## PROBLEM STATEMENT
Omit the pictures and retype only the lines from the one containing "S2: none -> button (+12V, W1)" through the end of the listing, both ends included.

## GIVEN INFORMATION
────────

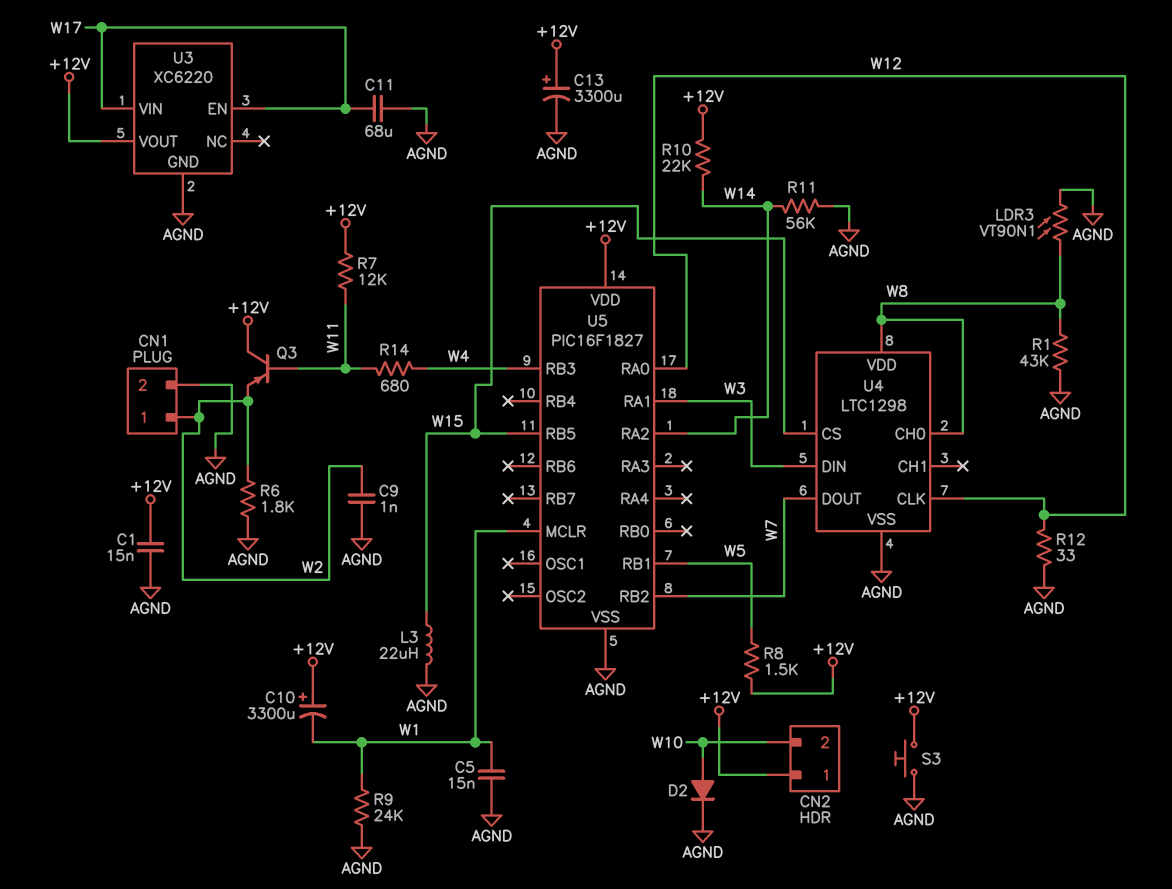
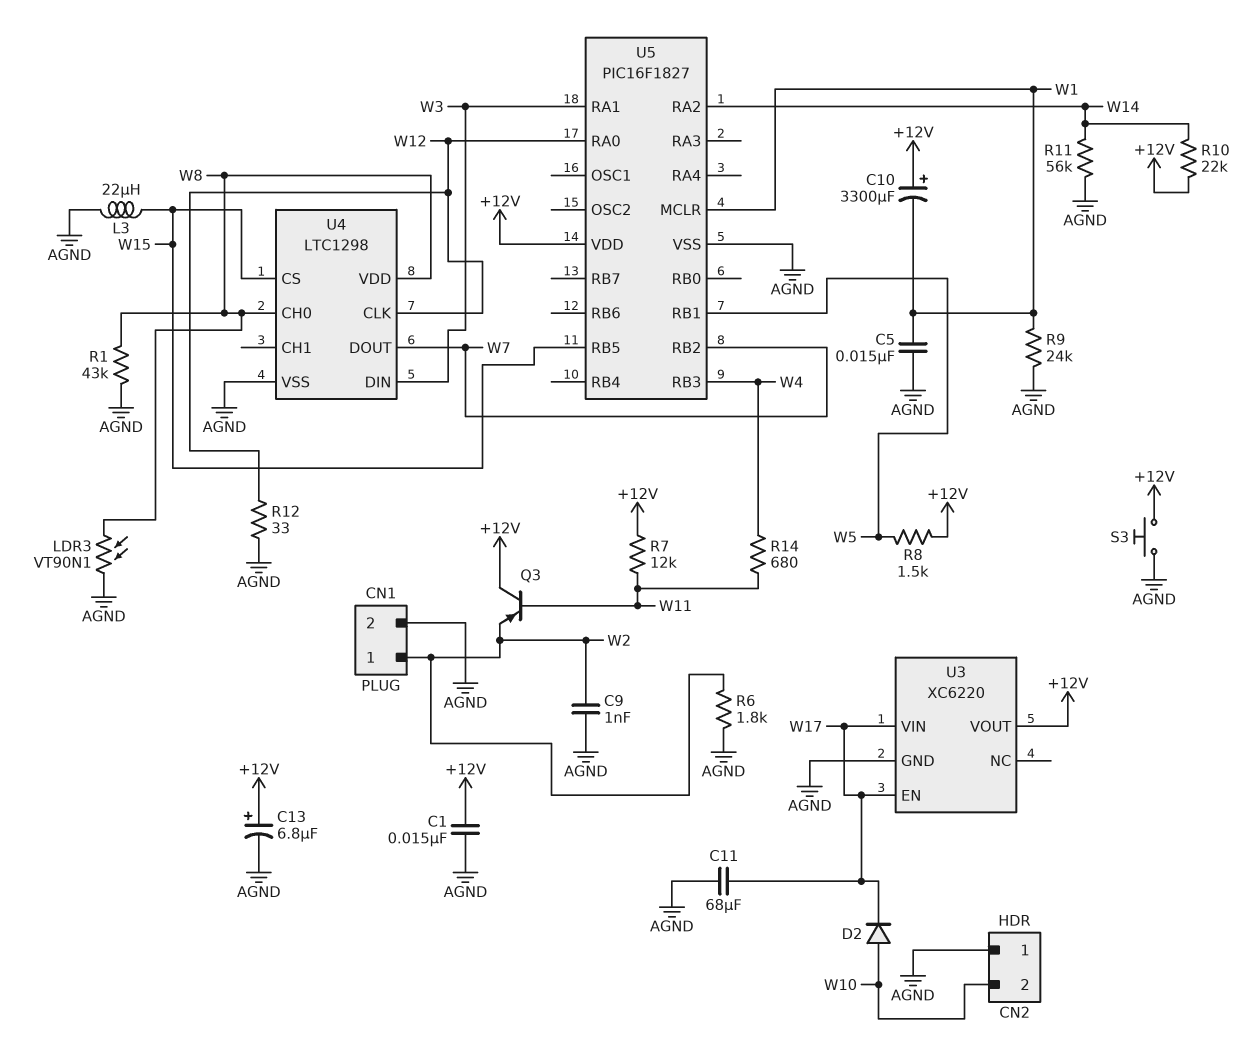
C13: 3300uF (plus +12V, minus AGND) -> 6.8uF (plus +12V, minus AGND)
CN2 pin 1: +12V -> AGND
D2: diode (A W10, K AGND) -> diode (A W10, K W17)

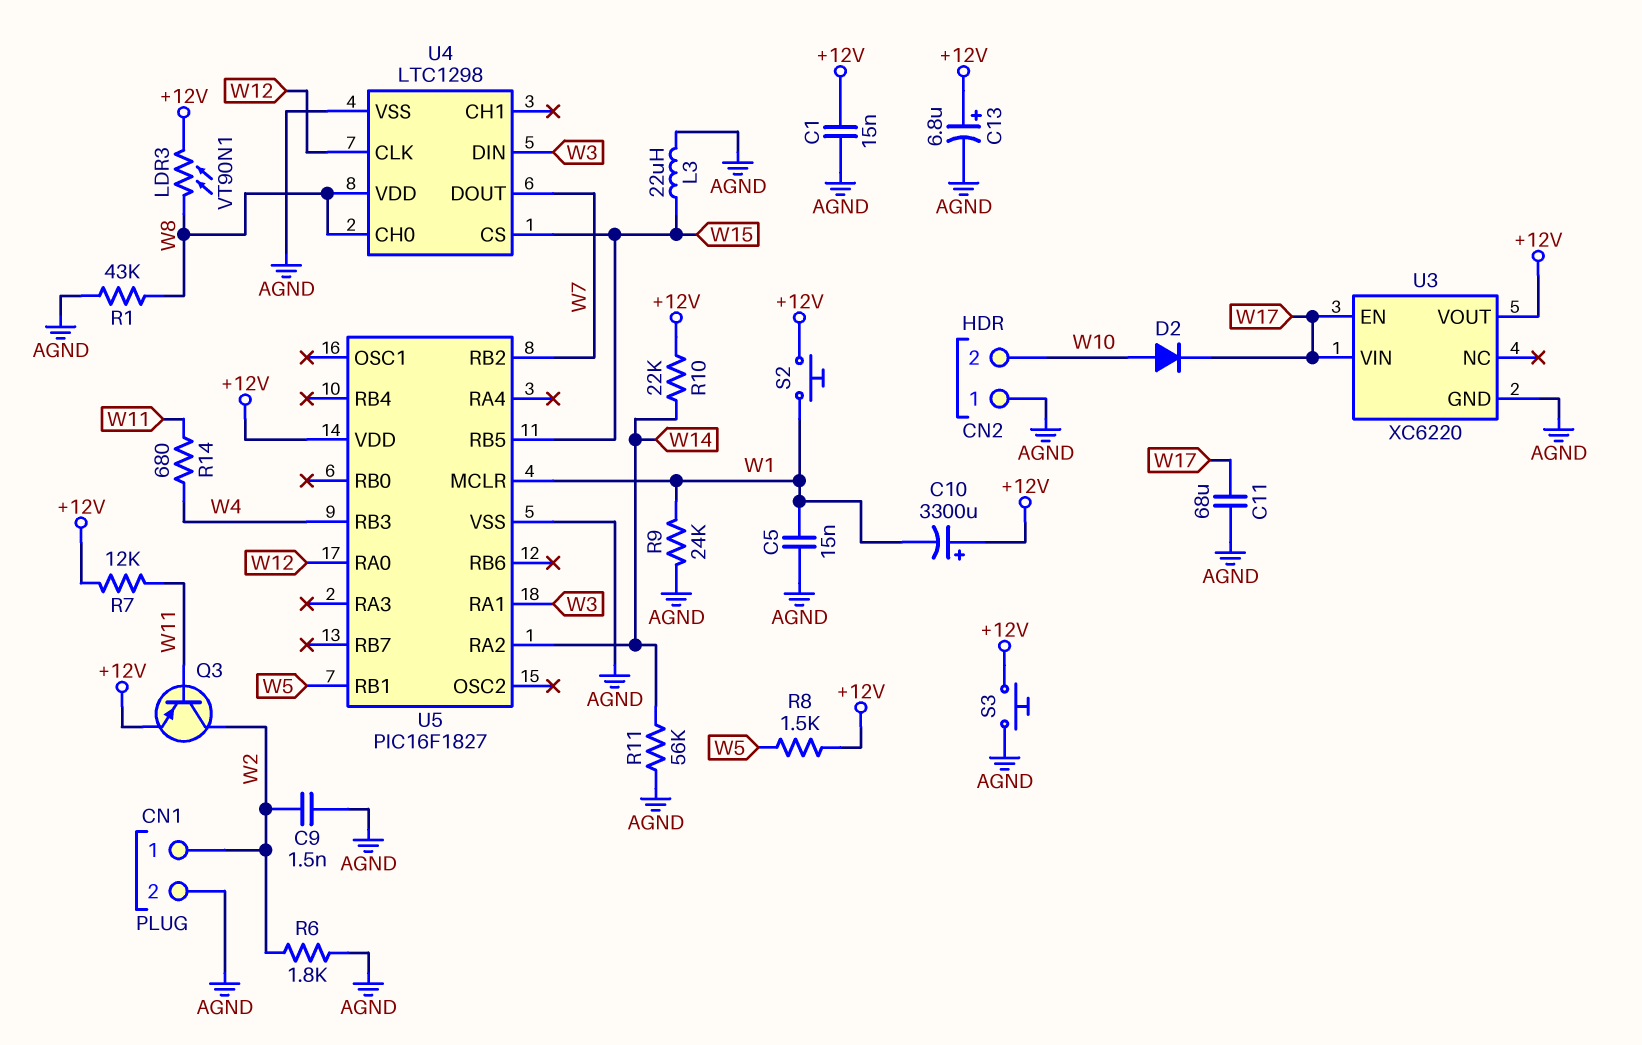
C9: 1nF (AGND, W2) -> 1.5nF (AGND, W2)
LDR3: VT90N1 (AGND, W8) -> VT90N1 (+12V, W8)
Q3: PNP (B W11, C +12V, E W2) -> PNP (B W11, C W2, E +12V)
R12: 33 (AGND, W12) -> none
S2: none -> button (+12V, W1)

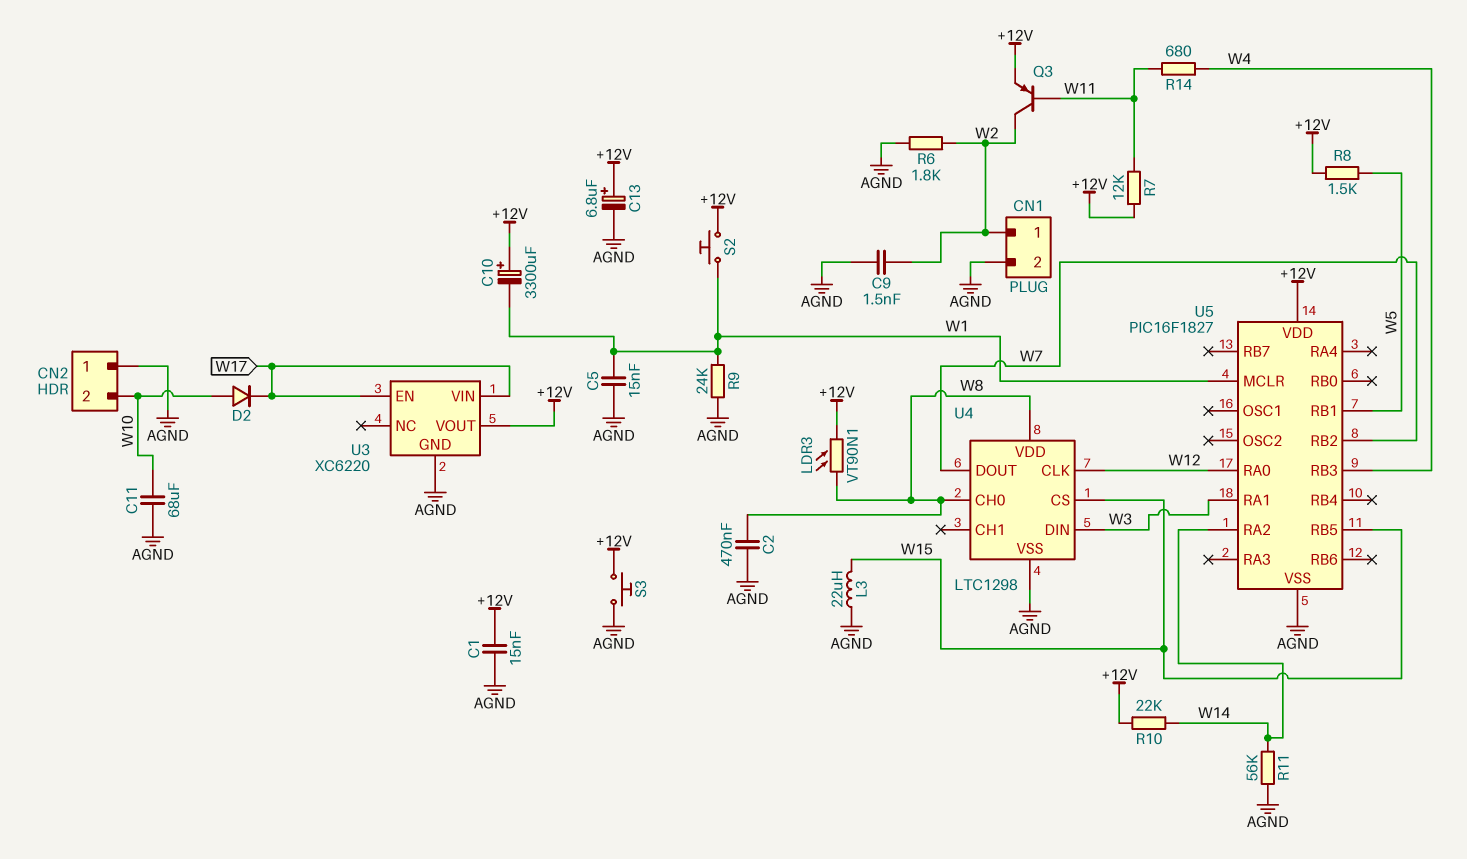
C2: none -> 470nF (AGND, W8)
C11: 68uF (AGND, W17) -> 68uF (AGND, W10)
R1: 43k (AGND, W8) -> none

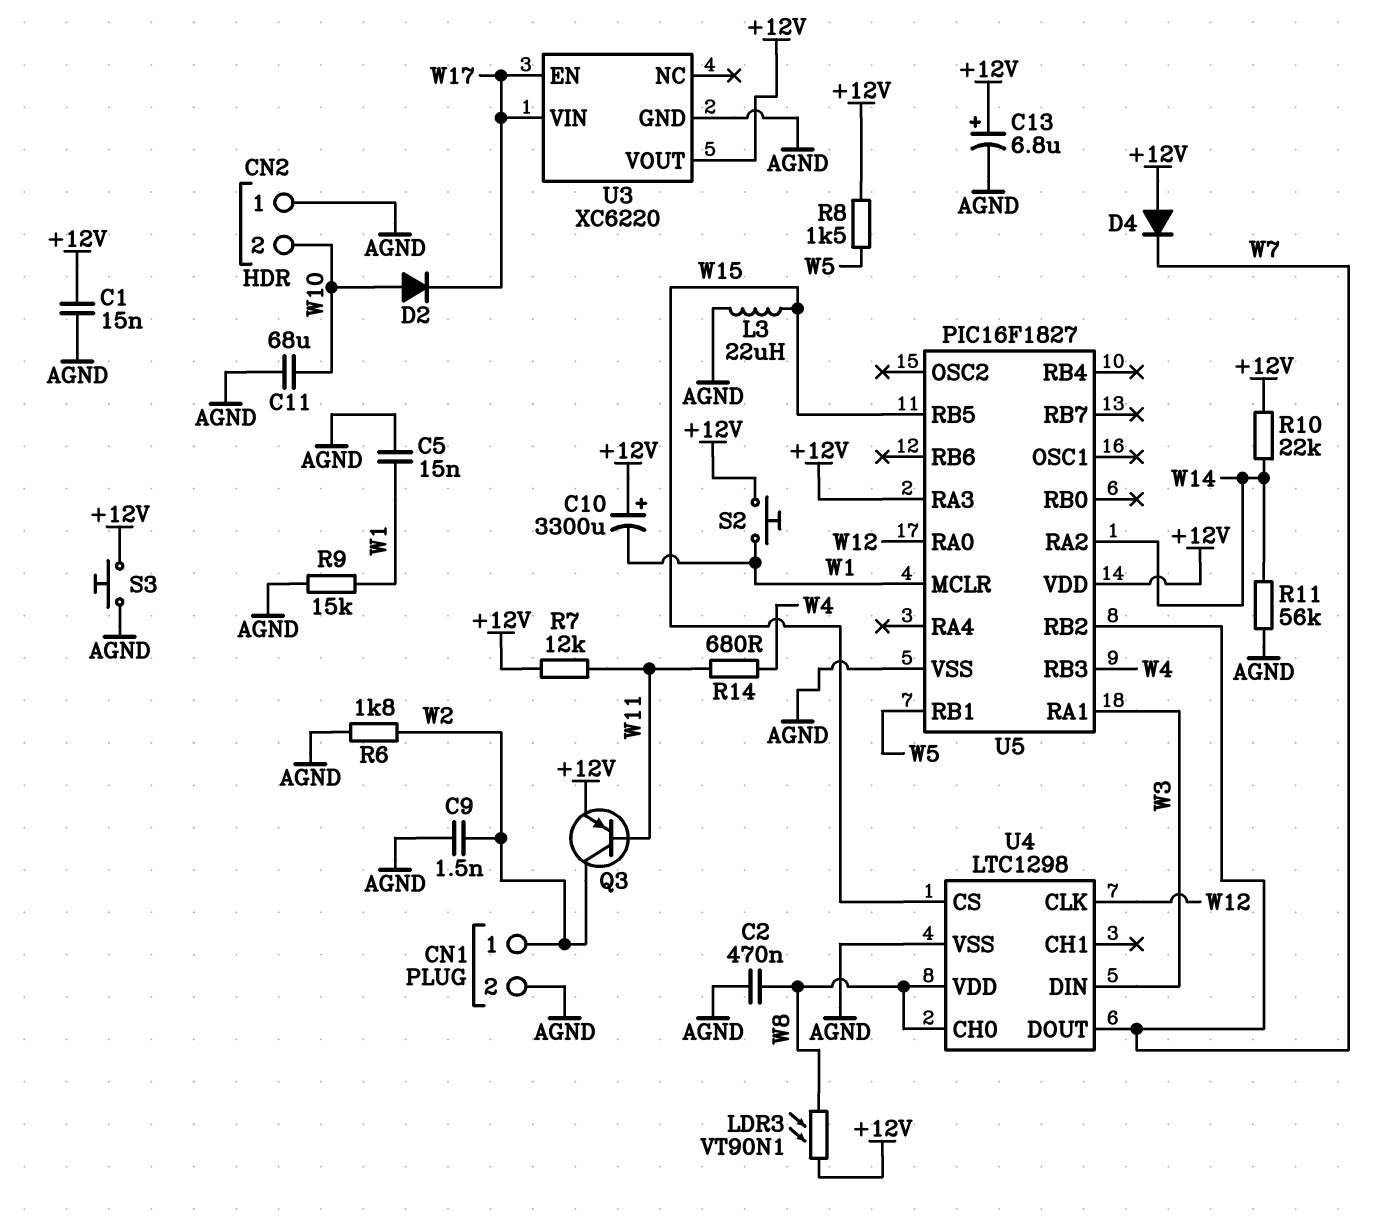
D4: none -> diode (A +12V, K W7)
R9: 24k (AGND, W1) -> 15k (AGND, W1)
U5 pin RA3: none -> +12V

────────

## SOLUTION
S2: none -> button (+12V, W1)

C2: none -> 470nF (AGND, W8)
C11: 68uF (AGND, W17) -> 68uF (AGND, W10)
R1: 43k (AGND, W8) -> none

D4: none -> diode (A +12V, K W7)
R9: 24k (AGND, W1) -> 15k (AGND, W1)
U5 pin RA3: none -> +12V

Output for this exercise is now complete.